Instruction:
An exact copy of all the data is needed, with every picture left out.

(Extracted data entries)
=== Begin Enclosure ===

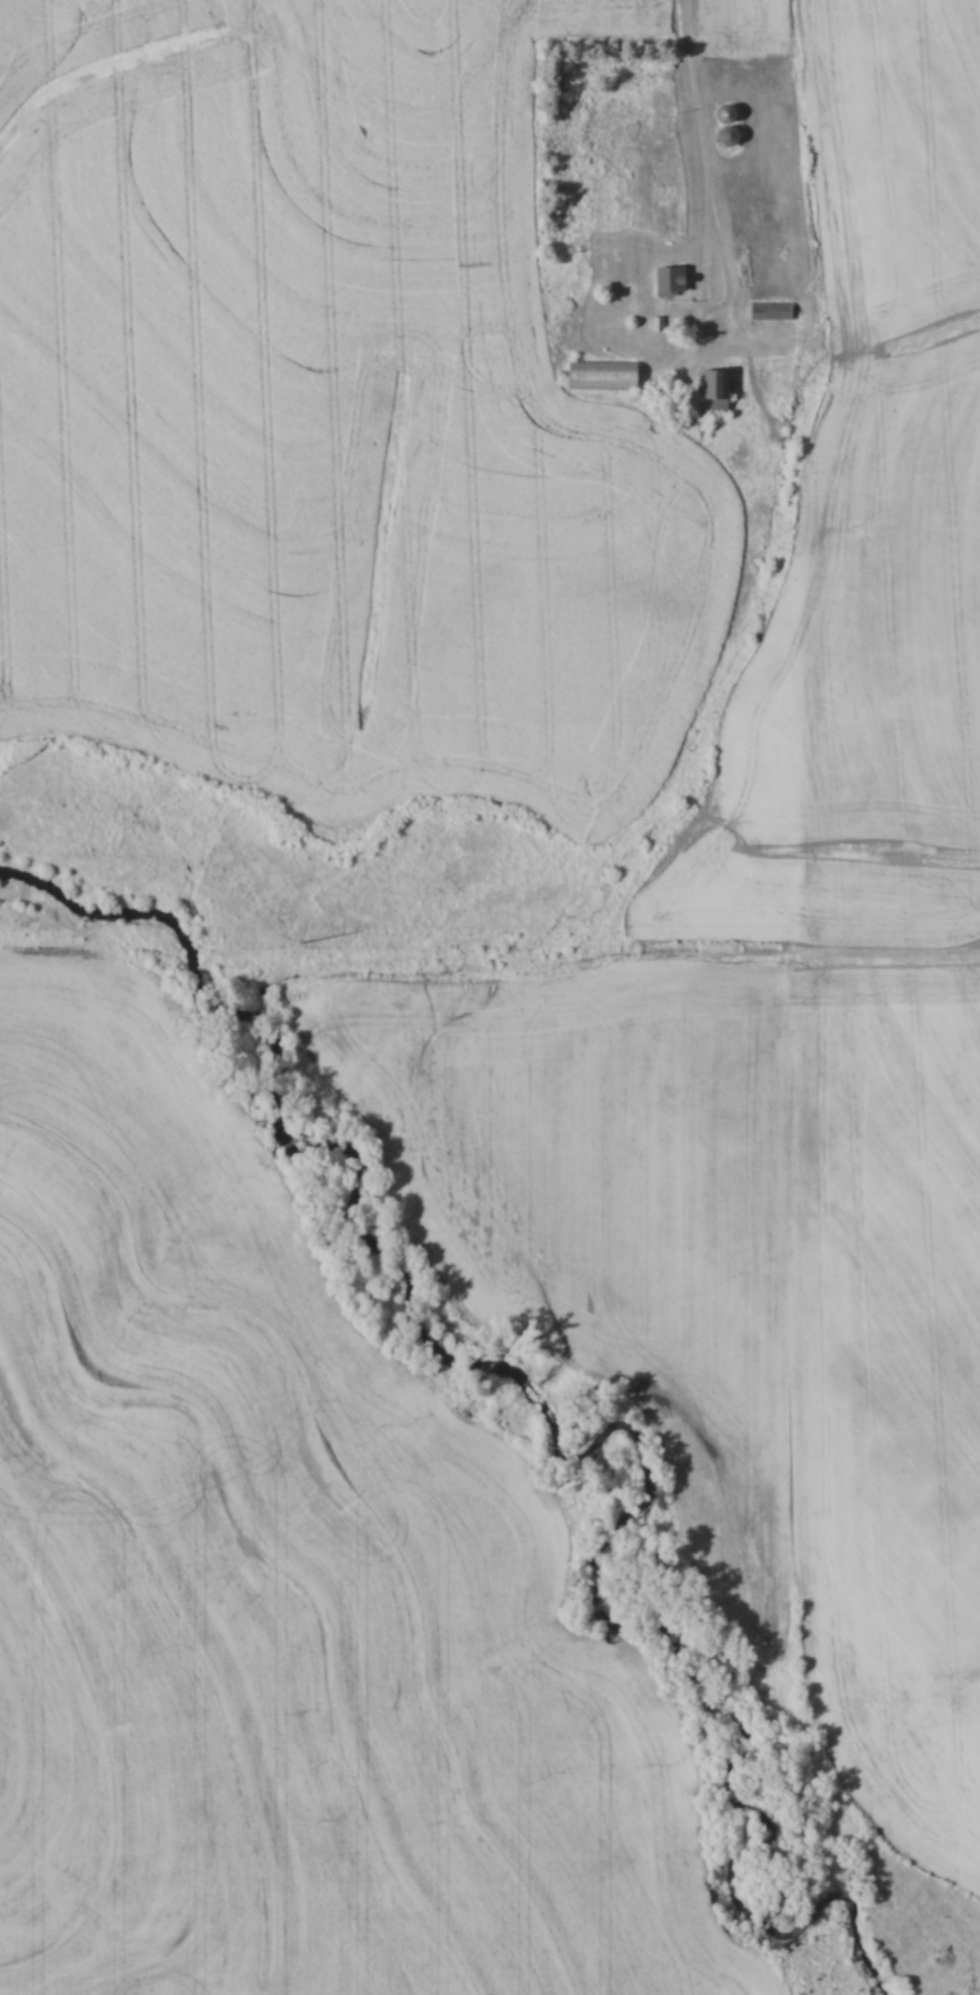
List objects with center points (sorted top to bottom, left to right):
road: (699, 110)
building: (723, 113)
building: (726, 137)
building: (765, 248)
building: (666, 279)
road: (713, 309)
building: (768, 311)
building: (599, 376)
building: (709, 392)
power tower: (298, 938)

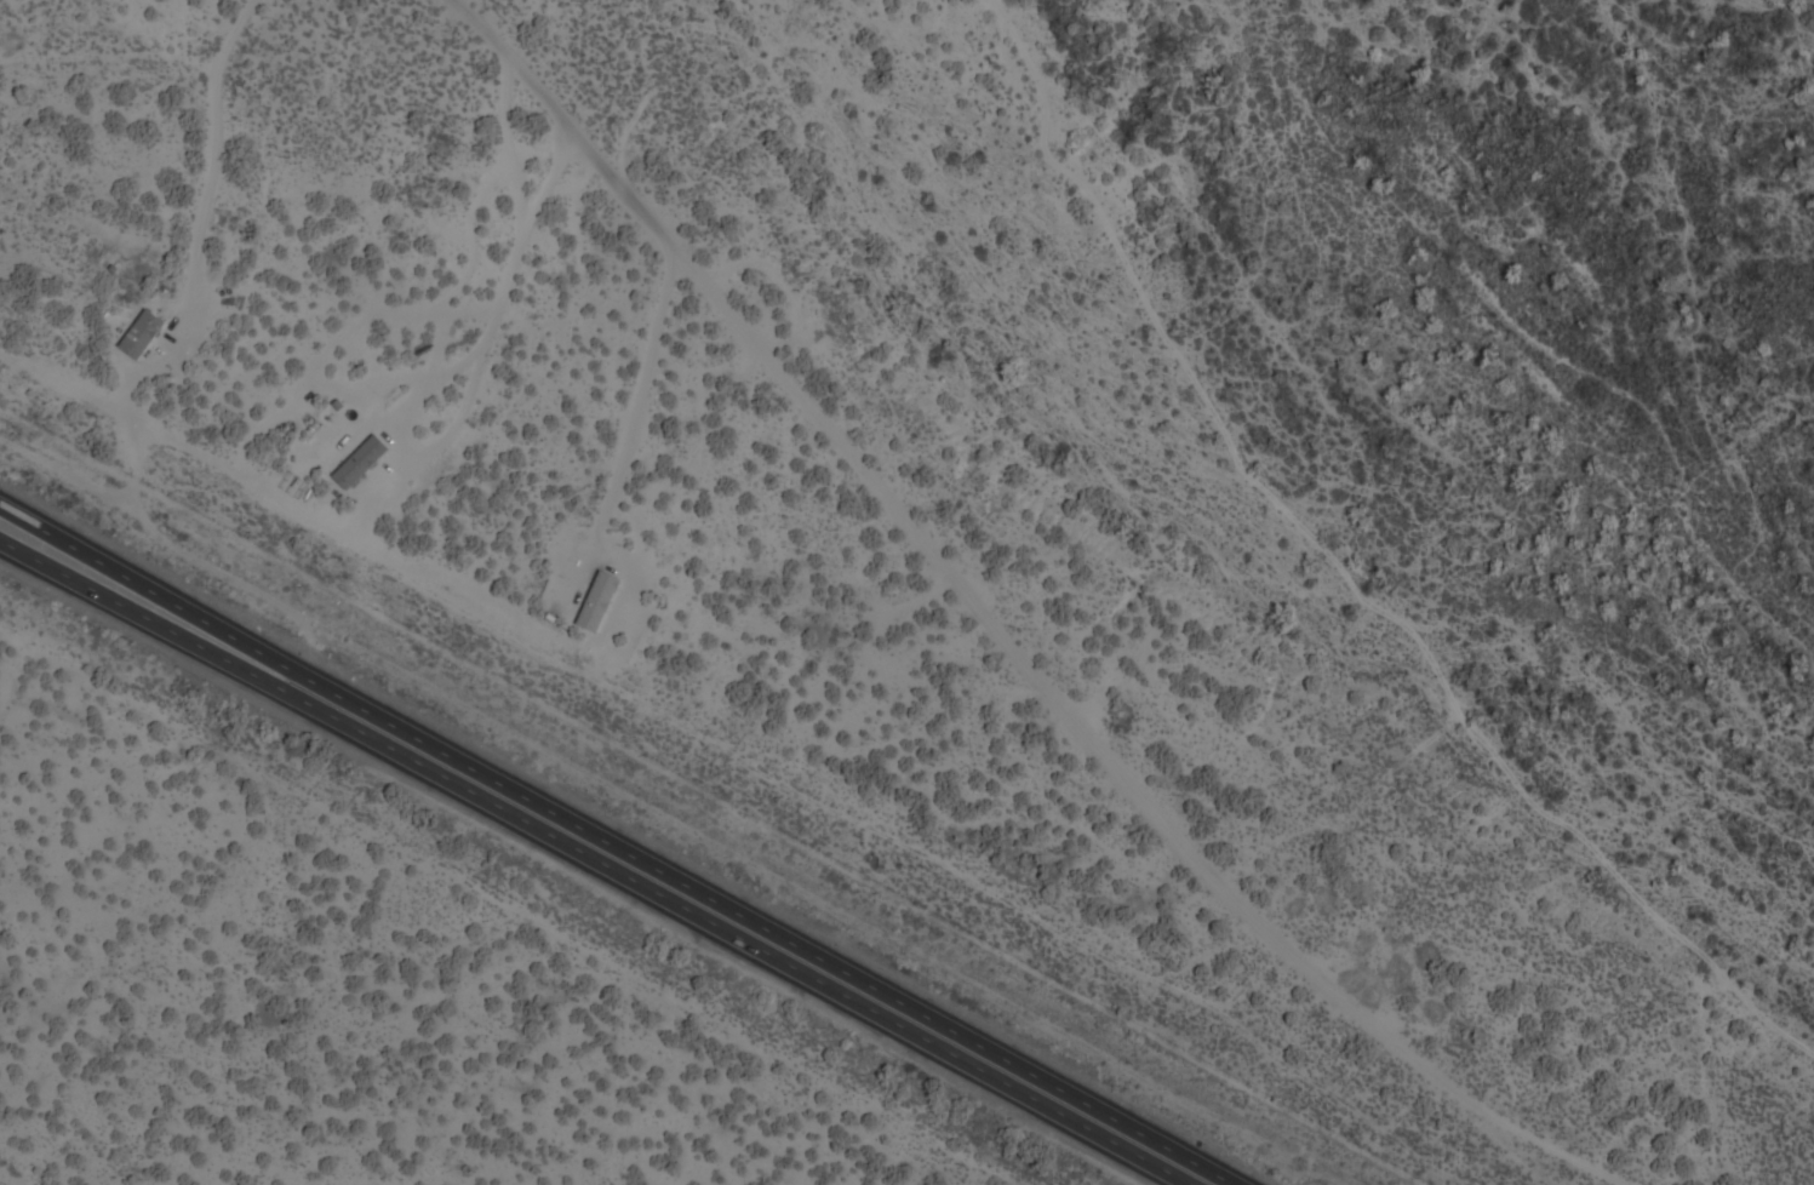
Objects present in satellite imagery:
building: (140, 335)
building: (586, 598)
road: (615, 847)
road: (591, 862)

=== End Enclosure ===

Expected answer:
List objects with center points (sorted top to bottom, left to right):
road: (699, 110)
building: (723, 113)
building: (726, 137)
building: (765, 248)
building: (666, 279)
road: (713, 309)
building: (768, 311)
building: (599, 376)
building: (709, 392)
power tower: (298, 938)

Objects present in satellite imagery:
building: (140, 335)
building: (586, 598)
road: (615, 847)
road: (591, 862)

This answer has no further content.